Task statement: Using the listing below, output only the lines from the one that contains "ENC pin SW: RX2 -> VP" through the one that contains "PIXELS2 pin DIN: D15 -> D35", inclusive, exactly as given and without images.

:::

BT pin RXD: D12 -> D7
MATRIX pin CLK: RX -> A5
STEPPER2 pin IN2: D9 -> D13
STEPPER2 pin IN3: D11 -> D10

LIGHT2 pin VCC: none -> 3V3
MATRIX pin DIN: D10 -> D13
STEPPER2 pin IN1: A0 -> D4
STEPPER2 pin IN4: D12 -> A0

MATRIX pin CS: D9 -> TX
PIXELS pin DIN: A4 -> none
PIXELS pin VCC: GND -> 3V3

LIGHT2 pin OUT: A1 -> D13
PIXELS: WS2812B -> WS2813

:::

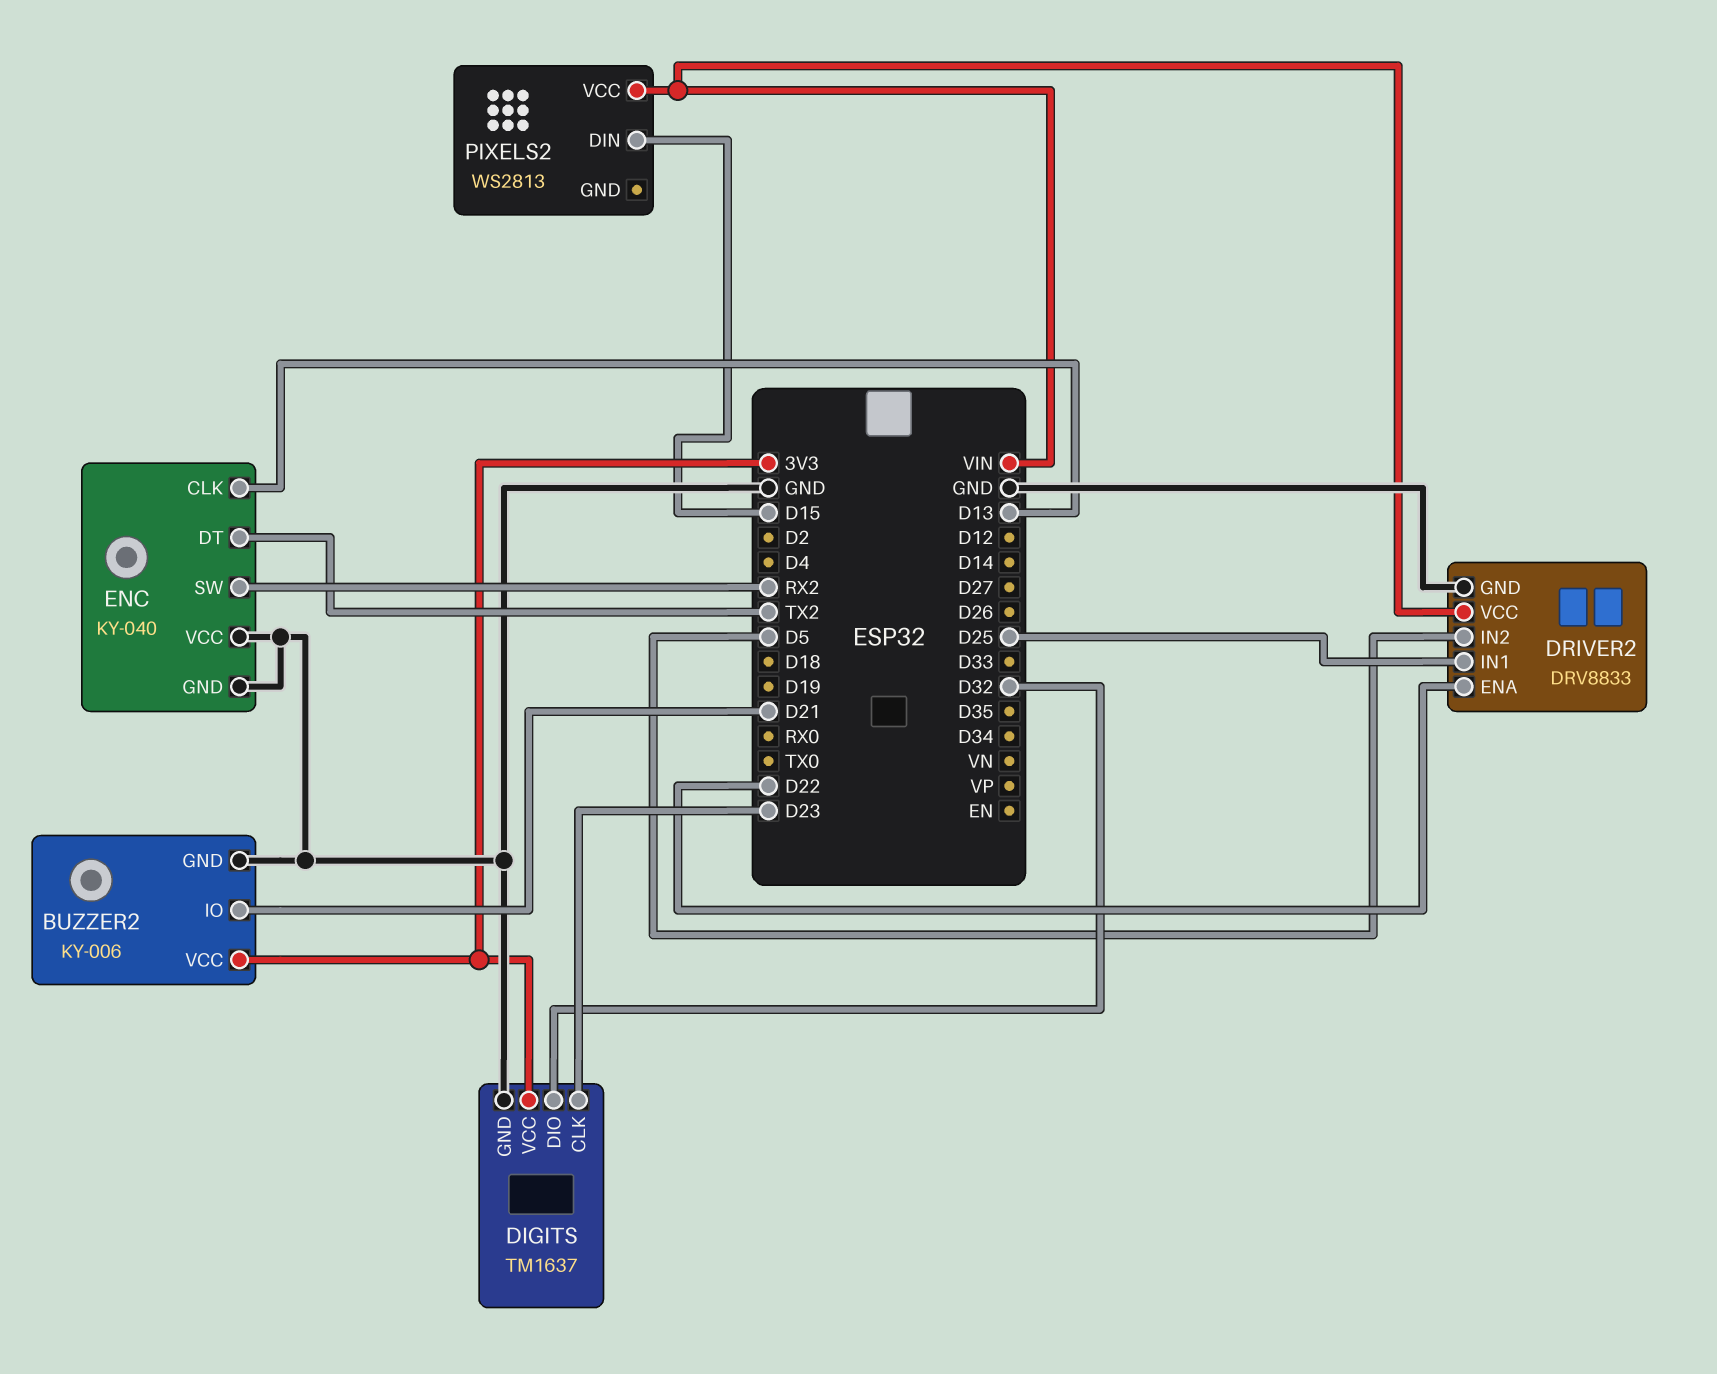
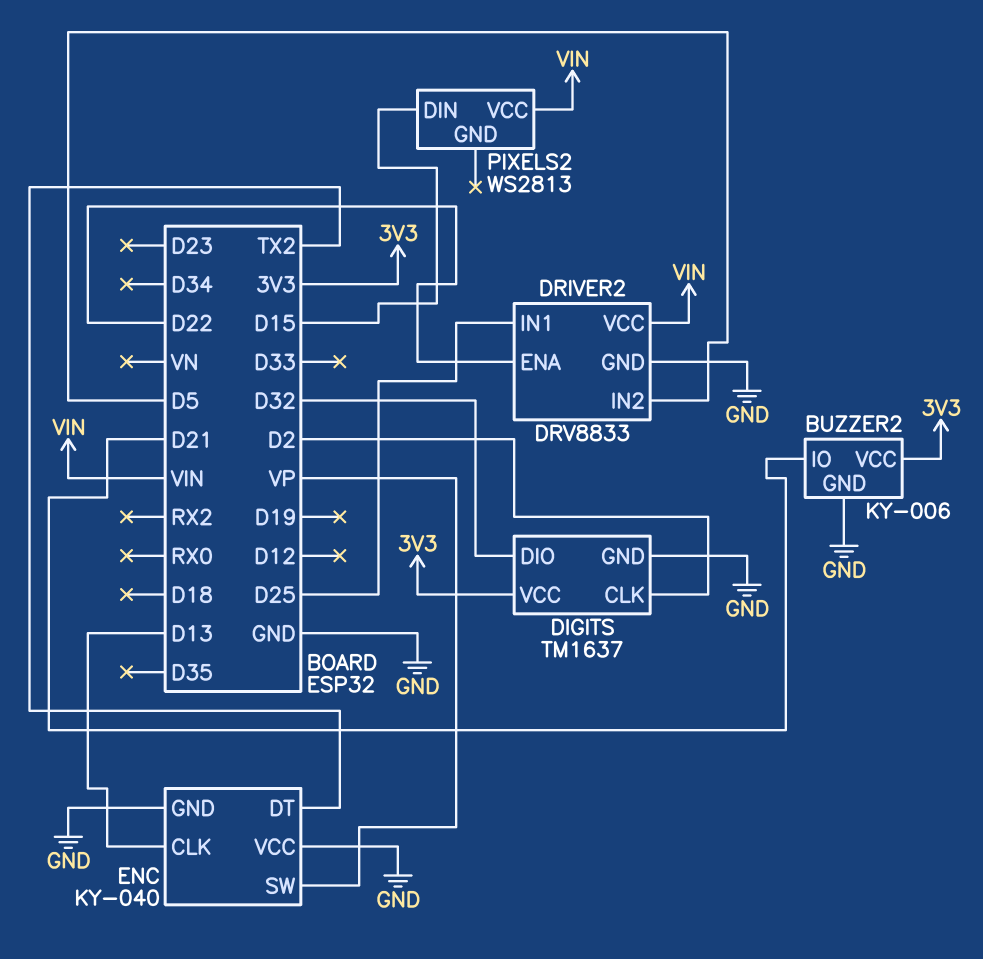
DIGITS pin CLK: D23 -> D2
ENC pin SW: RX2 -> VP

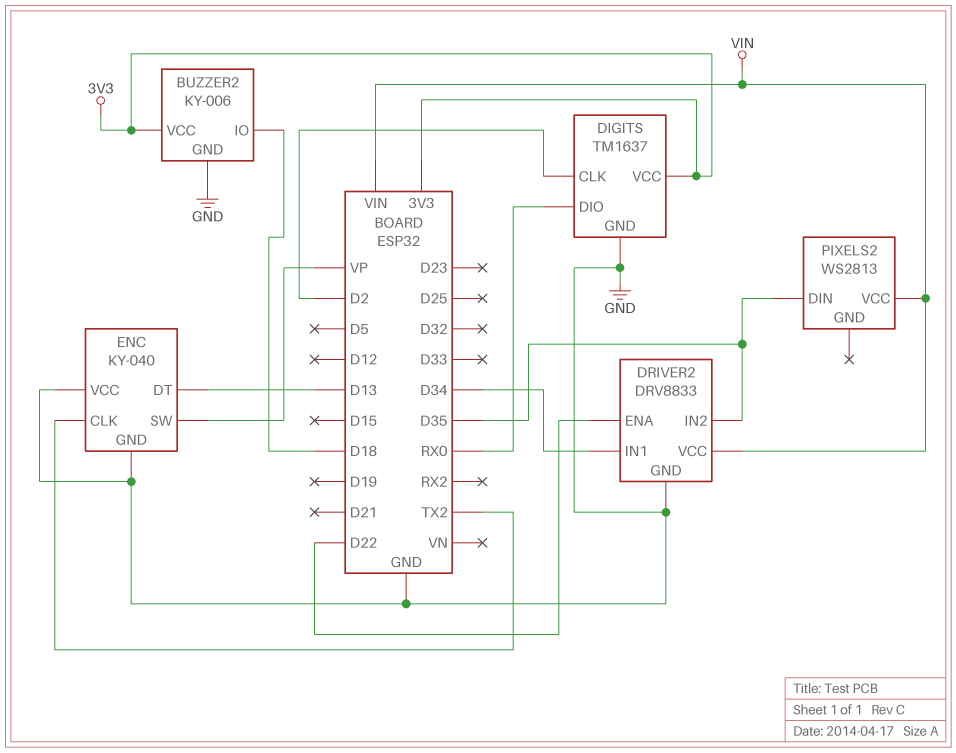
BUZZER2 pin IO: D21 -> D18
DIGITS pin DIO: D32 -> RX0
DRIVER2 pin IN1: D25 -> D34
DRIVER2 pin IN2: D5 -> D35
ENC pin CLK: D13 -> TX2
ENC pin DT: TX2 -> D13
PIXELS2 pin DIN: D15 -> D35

:::

Answer to the problem:
ENC pin SW: RX2 -> VP

BUZZER2 pin IO: D21 -> D18
DIGITS pin DIO: D32 -> RX0
DRIVER2 pin IN1: D25 -> D34
DRIVER2 pin IN2: D5 -> D35
ENC pin CLK: D13 -> TX2
ENC pin DT: TX2 -> D13
PIXELS2 pin DIN: D15 -> D35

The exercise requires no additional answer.